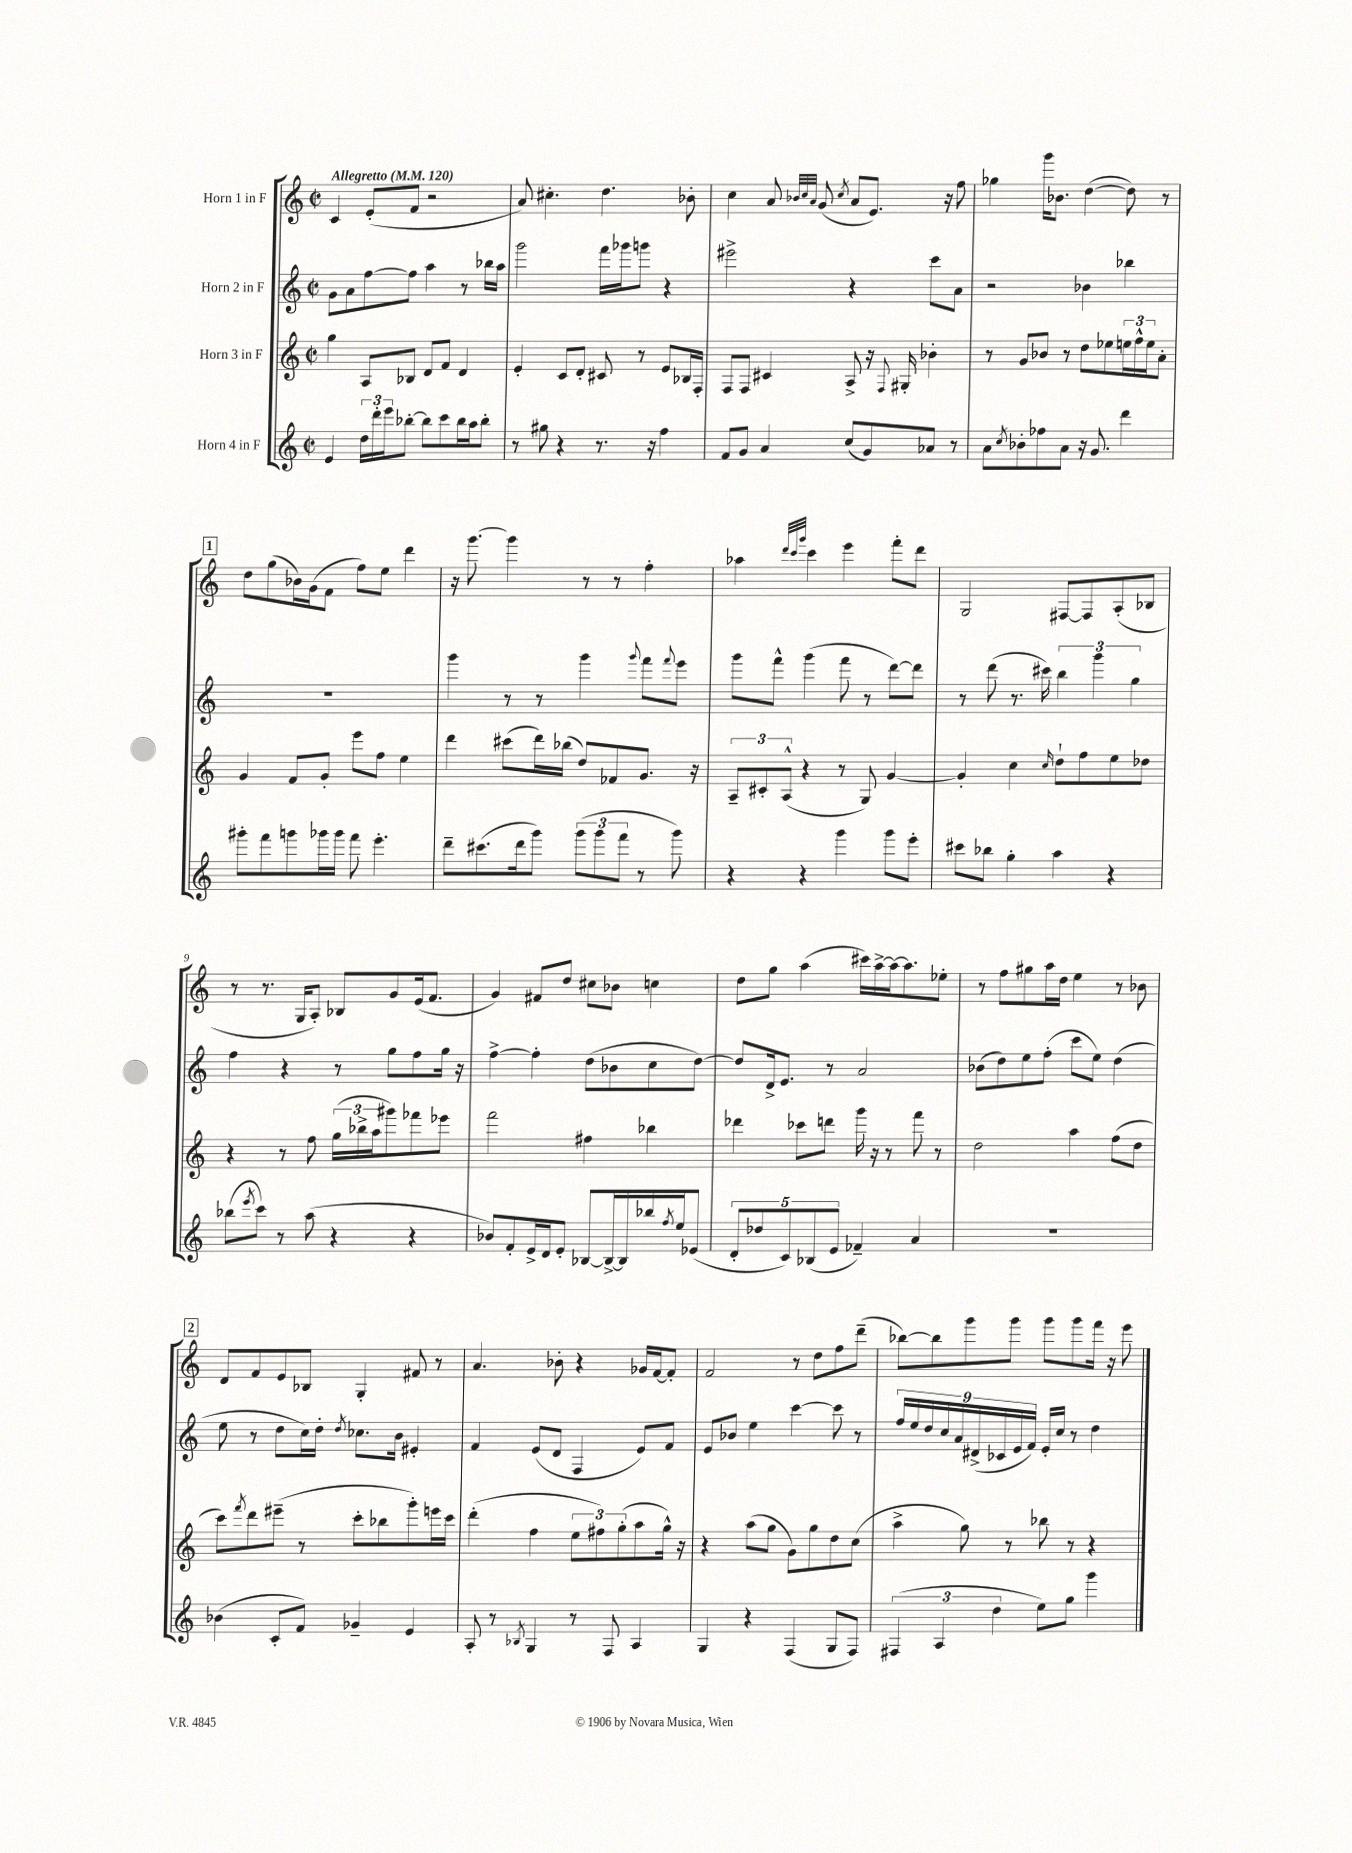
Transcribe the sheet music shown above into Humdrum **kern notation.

§

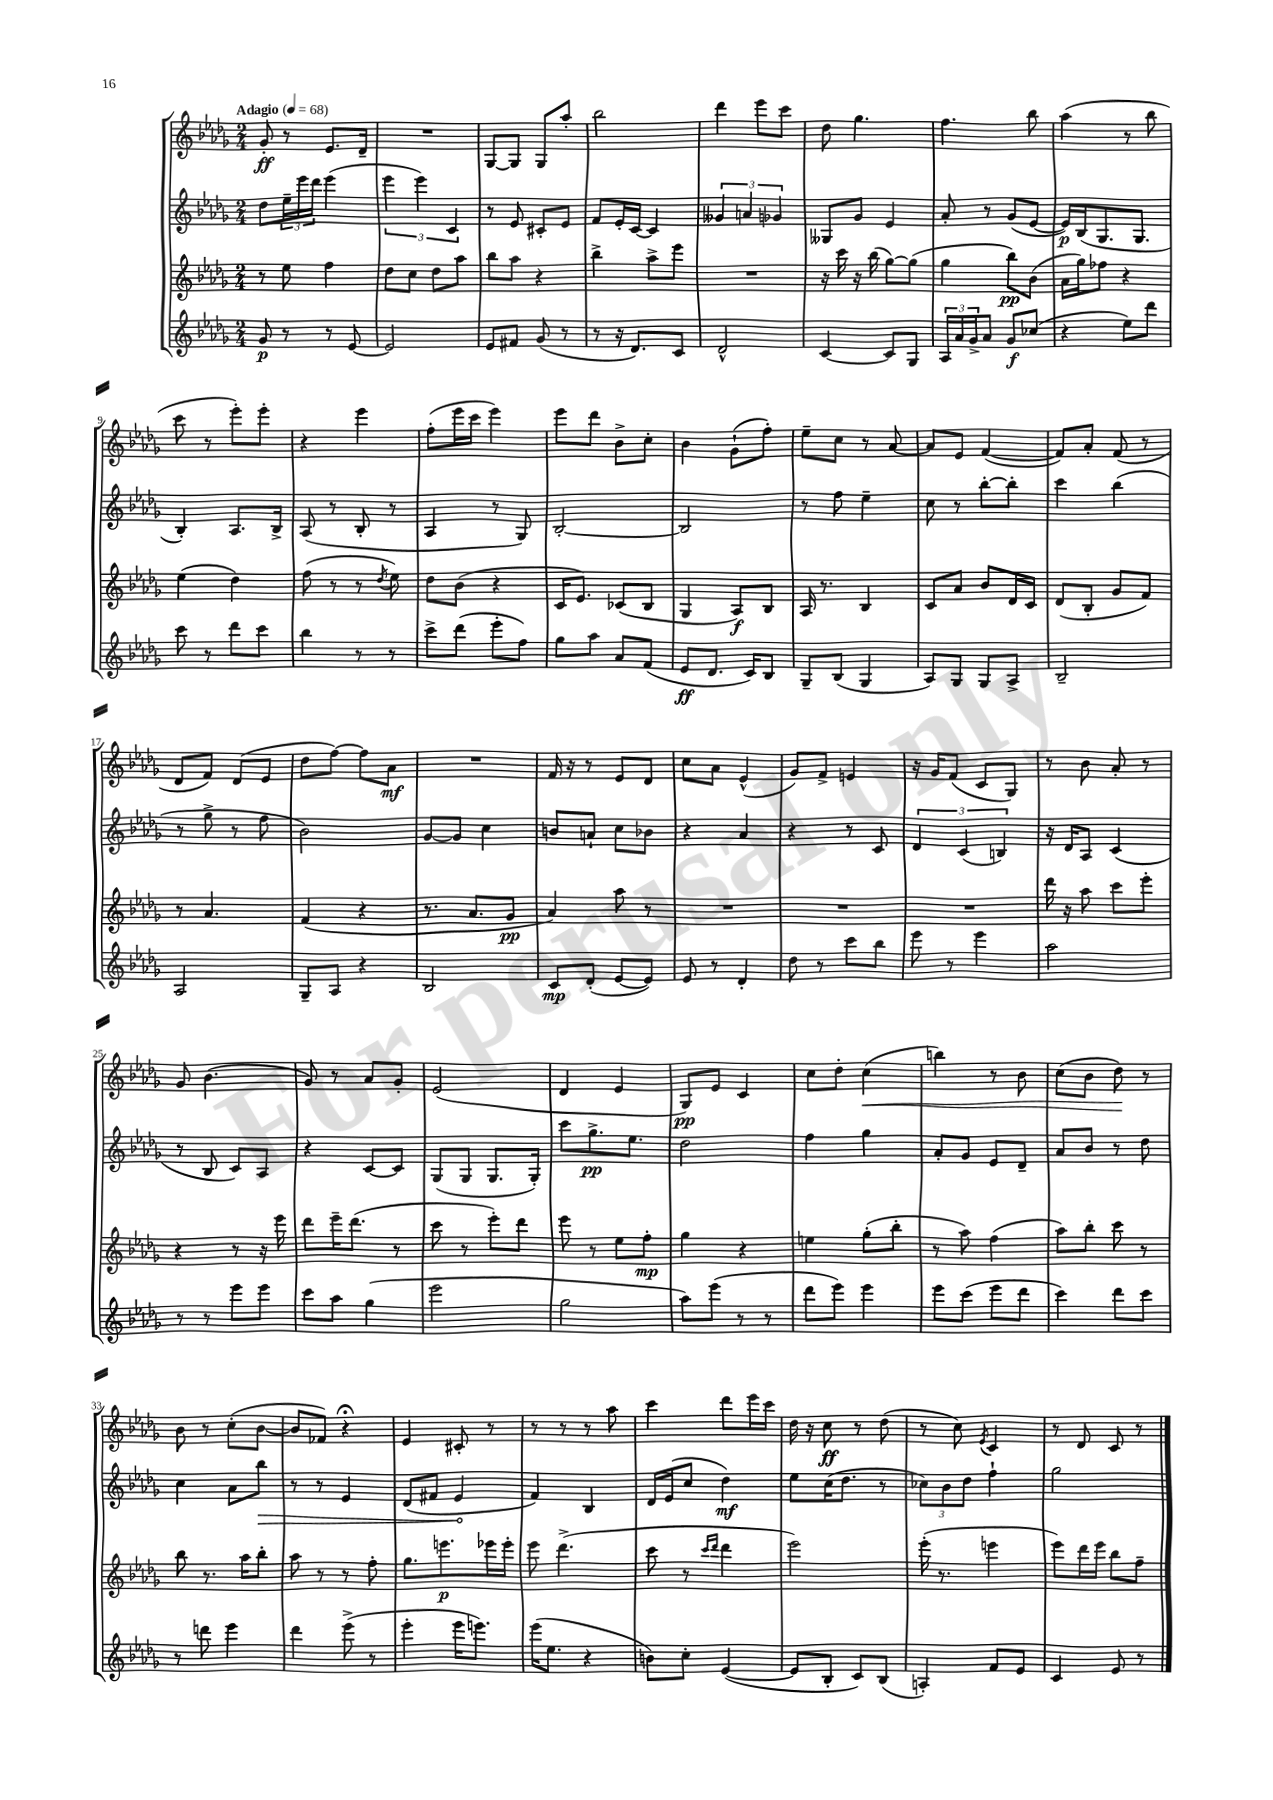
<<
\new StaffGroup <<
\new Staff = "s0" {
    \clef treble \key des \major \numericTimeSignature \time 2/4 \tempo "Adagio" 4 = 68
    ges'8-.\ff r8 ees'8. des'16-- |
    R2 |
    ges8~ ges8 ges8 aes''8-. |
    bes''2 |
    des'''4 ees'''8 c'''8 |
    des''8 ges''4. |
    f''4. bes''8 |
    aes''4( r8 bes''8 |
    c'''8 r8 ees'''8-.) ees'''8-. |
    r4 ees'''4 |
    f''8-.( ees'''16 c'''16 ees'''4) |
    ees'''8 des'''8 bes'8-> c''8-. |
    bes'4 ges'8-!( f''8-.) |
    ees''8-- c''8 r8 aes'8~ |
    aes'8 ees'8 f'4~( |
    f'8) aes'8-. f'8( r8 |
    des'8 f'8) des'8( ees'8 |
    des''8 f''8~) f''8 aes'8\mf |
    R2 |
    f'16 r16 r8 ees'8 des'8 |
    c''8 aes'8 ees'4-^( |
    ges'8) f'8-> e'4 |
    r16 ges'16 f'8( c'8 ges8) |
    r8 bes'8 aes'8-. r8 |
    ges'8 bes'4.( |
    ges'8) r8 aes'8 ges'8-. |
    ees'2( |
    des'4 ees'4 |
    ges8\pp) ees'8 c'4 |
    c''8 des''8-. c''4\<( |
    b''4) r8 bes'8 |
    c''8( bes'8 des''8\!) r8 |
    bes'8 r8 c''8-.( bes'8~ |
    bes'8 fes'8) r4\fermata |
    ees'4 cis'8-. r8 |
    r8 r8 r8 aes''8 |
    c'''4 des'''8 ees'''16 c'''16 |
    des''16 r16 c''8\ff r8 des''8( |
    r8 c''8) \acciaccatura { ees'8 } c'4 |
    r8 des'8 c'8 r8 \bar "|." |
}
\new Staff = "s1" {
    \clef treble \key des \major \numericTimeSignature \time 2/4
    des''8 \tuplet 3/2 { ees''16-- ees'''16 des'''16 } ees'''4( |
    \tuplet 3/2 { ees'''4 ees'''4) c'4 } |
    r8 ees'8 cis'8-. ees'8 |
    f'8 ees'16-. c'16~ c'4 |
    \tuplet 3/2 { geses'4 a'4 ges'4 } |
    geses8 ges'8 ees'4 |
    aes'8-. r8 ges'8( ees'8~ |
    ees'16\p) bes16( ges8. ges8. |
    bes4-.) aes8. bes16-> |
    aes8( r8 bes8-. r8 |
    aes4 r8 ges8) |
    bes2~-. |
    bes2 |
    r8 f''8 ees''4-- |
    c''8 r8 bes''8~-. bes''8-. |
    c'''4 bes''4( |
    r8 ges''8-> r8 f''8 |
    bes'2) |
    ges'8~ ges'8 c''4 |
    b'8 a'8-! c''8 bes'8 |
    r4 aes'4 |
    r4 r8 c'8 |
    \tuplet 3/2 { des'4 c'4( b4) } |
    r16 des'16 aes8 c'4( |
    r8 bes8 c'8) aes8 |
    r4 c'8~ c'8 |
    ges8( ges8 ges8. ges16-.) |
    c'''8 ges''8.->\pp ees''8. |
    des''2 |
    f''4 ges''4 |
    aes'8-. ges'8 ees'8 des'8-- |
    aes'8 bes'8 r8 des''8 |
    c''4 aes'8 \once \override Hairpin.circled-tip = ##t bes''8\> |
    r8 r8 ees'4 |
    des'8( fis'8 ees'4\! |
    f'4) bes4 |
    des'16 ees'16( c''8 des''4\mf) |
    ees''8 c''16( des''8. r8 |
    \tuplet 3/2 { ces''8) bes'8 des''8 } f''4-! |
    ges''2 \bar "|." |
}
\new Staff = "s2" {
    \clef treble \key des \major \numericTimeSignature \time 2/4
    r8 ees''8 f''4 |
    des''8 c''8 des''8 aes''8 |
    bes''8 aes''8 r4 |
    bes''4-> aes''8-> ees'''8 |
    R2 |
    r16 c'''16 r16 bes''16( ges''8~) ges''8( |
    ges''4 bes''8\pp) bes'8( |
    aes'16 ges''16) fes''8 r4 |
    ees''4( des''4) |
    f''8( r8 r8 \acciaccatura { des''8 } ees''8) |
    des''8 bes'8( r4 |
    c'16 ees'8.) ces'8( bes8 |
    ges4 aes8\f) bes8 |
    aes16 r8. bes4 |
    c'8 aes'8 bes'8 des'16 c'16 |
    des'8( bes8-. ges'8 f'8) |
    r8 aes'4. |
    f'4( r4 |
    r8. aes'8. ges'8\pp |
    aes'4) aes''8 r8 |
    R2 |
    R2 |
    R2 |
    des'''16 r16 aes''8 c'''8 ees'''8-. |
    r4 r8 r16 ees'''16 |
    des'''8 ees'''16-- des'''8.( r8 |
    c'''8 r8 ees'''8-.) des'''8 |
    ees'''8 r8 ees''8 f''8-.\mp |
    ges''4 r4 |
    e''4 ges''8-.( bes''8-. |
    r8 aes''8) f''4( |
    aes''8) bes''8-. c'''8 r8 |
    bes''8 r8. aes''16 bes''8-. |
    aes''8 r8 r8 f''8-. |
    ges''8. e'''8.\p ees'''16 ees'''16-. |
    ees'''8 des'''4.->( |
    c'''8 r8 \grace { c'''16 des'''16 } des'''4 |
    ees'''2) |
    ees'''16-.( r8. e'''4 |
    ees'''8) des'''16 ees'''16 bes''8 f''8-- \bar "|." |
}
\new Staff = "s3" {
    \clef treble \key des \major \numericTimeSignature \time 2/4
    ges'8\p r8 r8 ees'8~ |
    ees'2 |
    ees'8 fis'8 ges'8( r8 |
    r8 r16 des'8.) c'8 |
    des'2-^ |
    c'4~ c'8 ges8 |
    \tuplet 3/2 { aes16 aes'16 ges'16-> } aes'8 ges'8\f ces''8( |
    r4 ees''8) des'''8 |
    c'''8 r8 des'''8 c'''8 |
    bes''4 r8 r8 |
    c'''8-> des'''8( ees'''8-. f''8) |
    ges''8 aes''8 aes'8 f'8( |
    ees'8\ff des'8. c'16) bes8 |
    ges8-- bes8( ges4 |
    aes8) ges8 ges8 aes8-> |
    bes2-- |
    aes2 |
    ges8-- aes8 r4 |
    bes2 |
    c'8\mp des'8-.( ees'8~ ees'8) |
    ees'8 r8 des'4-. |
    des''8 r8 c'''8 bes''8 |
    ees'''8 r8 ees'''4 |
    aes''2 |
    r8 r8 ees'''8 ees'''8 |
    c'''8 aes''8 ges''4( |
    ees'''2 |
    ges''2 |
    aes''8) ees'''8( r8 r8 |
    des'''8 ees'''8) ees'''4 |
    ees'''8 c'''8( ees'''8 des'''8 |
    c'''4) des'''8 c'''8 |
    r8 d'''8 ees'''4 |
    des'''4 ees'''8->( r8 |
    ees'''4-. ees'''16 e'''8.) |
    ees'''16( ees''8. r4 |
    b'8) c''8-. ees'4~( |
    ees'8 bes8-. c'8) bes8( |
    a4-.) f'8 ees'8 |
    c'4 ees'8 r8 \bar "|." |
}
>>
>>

§

■ Ejercicio planteado: Extraiga de los ítems cada línea en la que aparezca la cadena "tuplet".

■ Solución propuesta:
    des''8 \tuplet 3/2 { ees''16-- ees'''16 des'''16 } ees'''4( |
    \tuplet 3/2 { ees'''4 ees'''4) c'4 } |
    \tuplet 3/2 { geses'4 a'4 ges'4 } |
    \tuplet 3/2 { des'4 c'4( b4) } |
    \tuplet 3/2 { ces''8) bes'8 des''8 } f''4-! |
    \tuplet 3/2 { aes16 aes'16 ges'16-> } aes'8 ges'8\f ces''8( |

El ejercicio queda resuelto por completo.